- Your task
From the first line to the last, transcribe the data exactly and skip the pictures.

- Input material
───

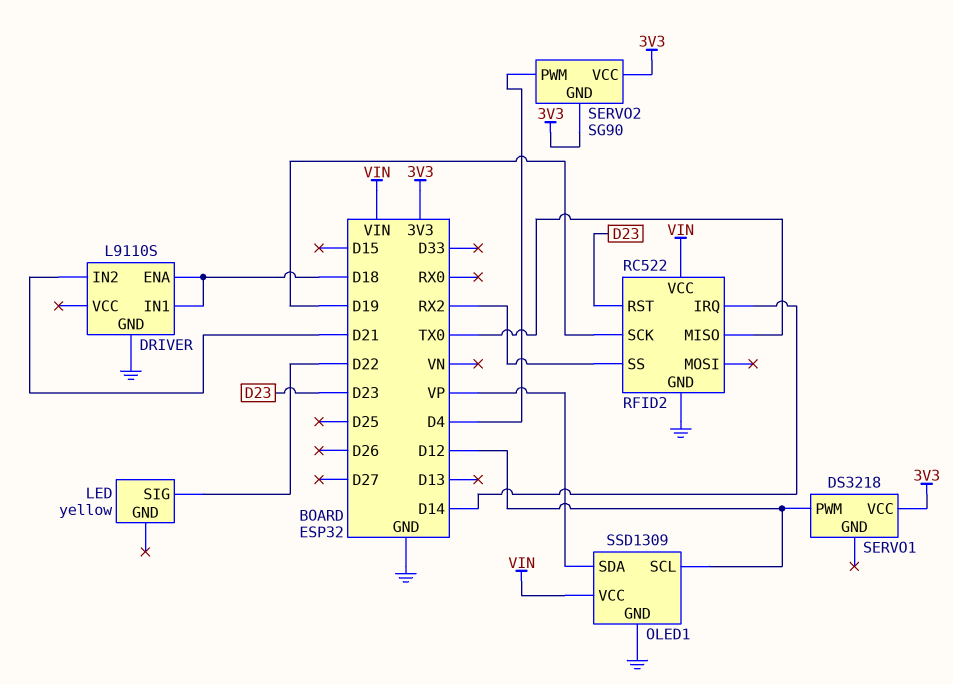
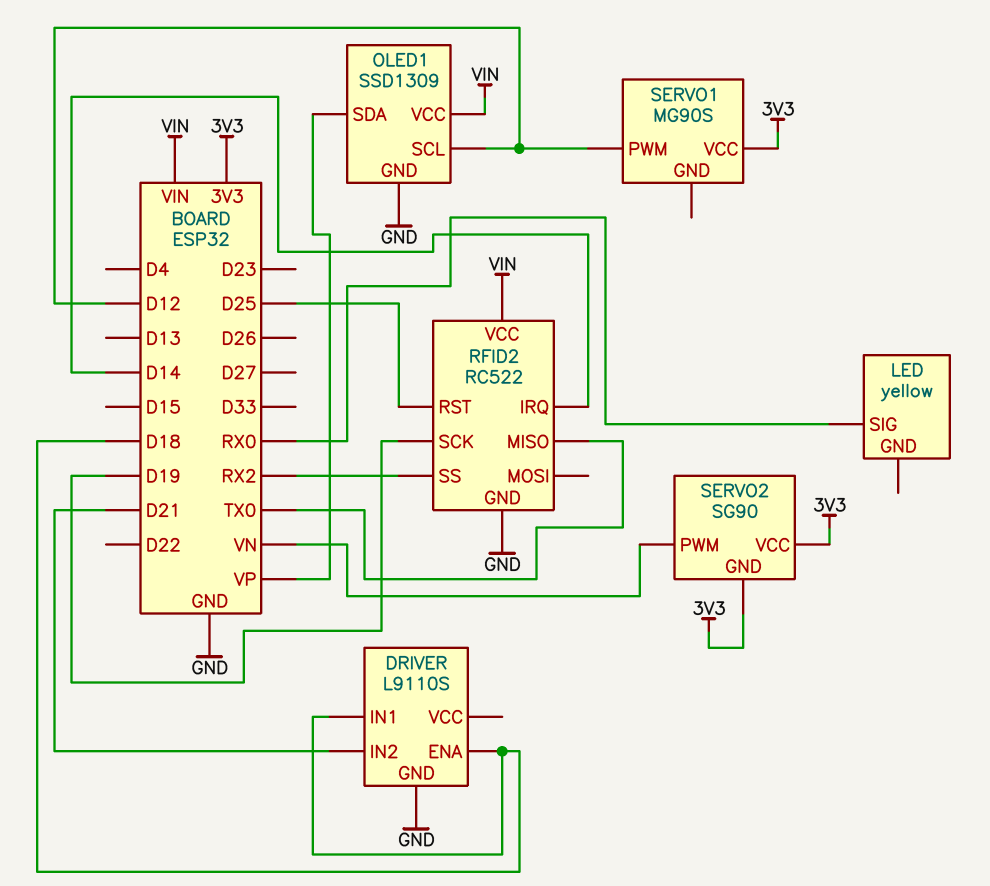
LED pin SIG: D22 -> RX0
RFID2 pin RST: D23 -> D25
SERVO1: DS3218 -> MG90S
SERVO2 pin PWM: D4 -> VN

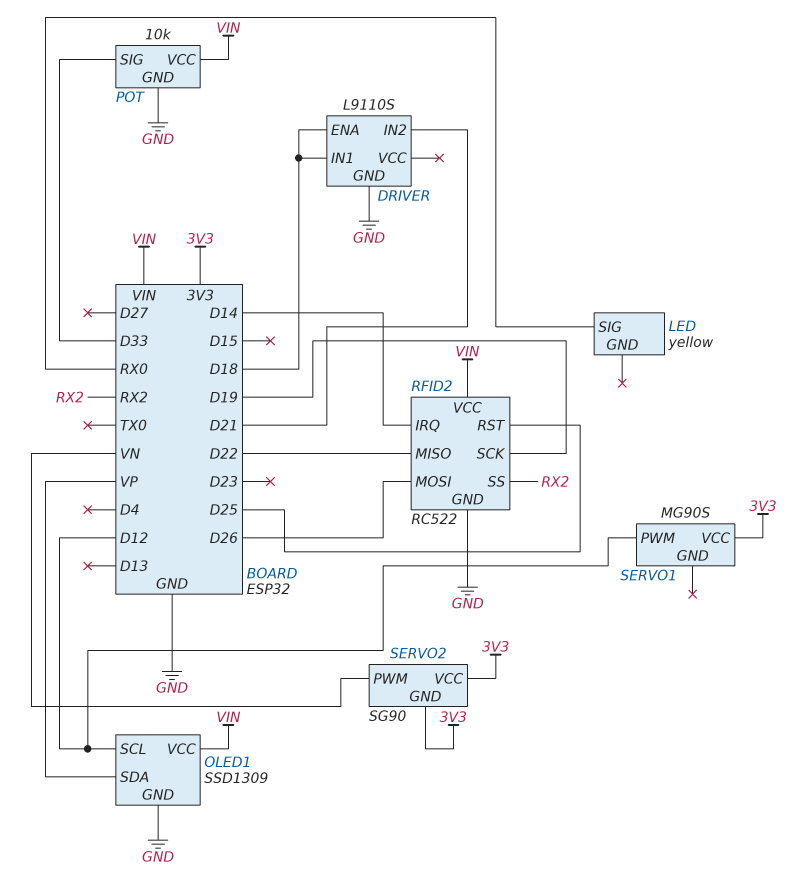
POT: none -> 10k
POT pin GND: none -> GND
POT pin SIG: none -> D33
POT pin VCC: none -> VIN
RFID2 pin MISO: TX0 -> D22
RFID2 pin MOSI: none -> D26

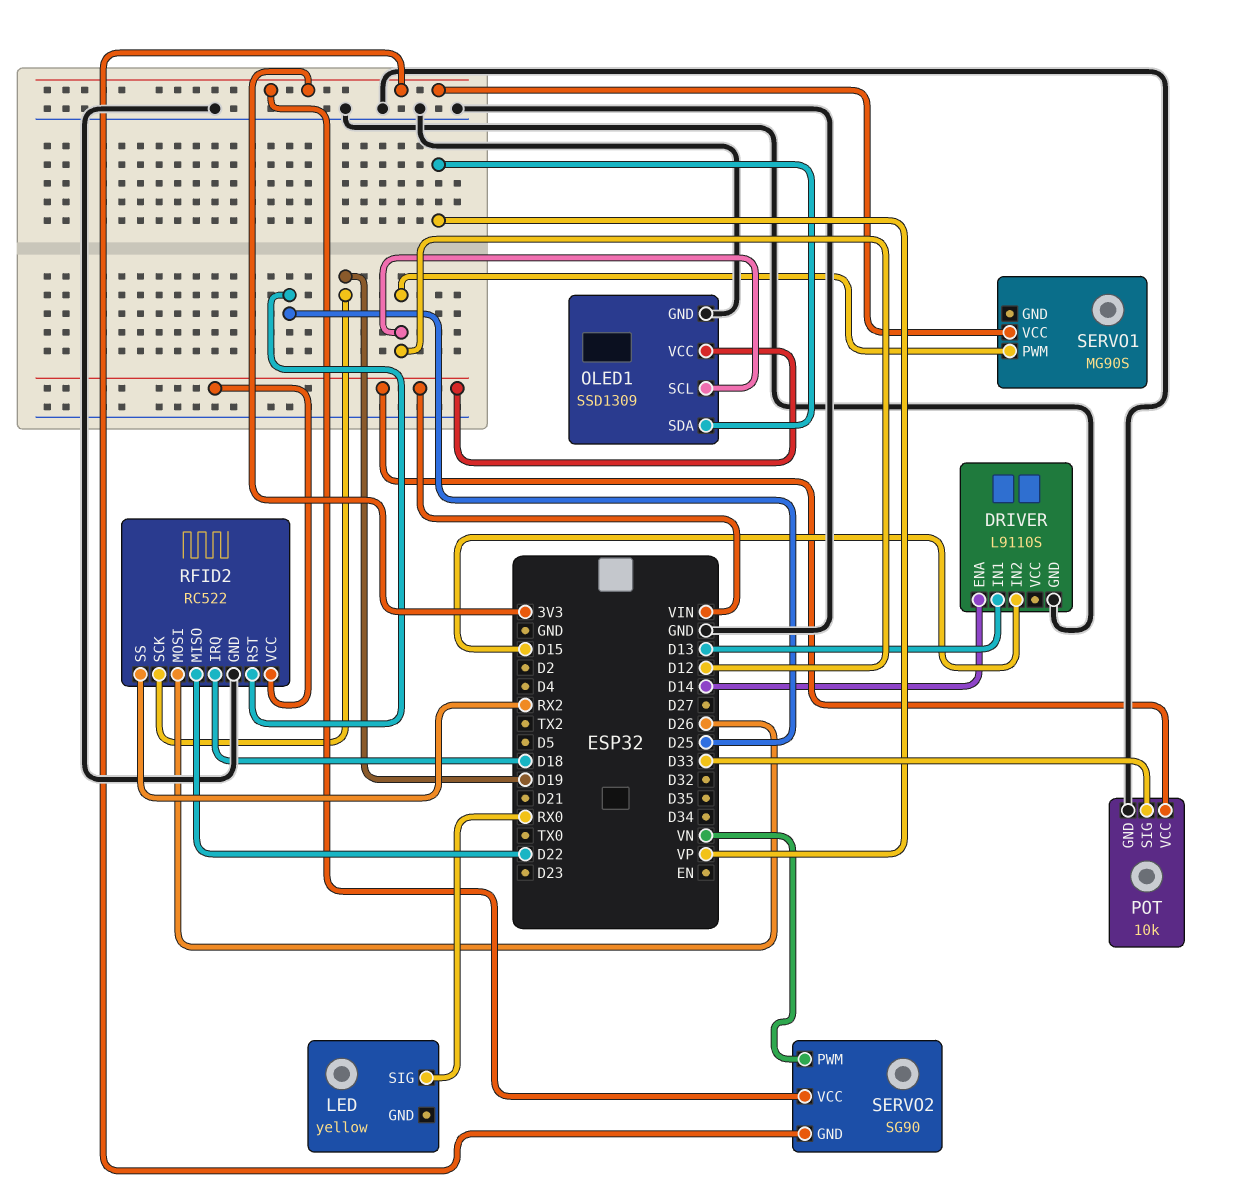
DRIVER pin ENA: D18 -> D14
DRIVER pin IN1: D18 -> D13
DRIVER pin IN2: D21 -> D15
RFID2 pin IRQ: D14 -> D18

───

- Response
LED pin SIG: D22 -> RX0
RFID2 pin RST: D23 -> D25
SERVO1: DS3218 -> MG90S
SERVO2 pin PWM: D4 -> VN

POT: none -> 10k
POT pin GND: none -> GND
POT pin SIG: none -> D33
POT pin VCC: none -> VIN
RFID2 pin MISO: TX0 -> D22
RFID2 pin MOSI: none -> D26

DRIVER pin ENA: D18 -> D14
DRIVER pin IN1: D18 -> D13
DRIVER pin IN2: D21 -> D15
RFID2 pin IRQ: D14 -> D18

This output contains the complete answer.